■ **ABOUT THIS EXERCISE**:
Write the records out again, exactly.

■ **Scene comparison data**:

-*-*-

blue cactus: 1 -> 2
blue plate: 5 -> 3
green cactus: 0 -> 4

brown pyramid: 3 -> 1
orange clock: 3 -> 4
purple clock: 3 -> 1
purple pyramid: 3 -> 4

-*-*-

■ **ANSWER FOR THIS EXERCISE**:
blue cactus: 1 -> 2
blue plate: 5 -> 3
green cactus: 0 -> 4

brown pyramid: 3 -> 1
orange clock: 3 -> 4
purple clock: 3 -> 1
purple pyramid: 3 -> 4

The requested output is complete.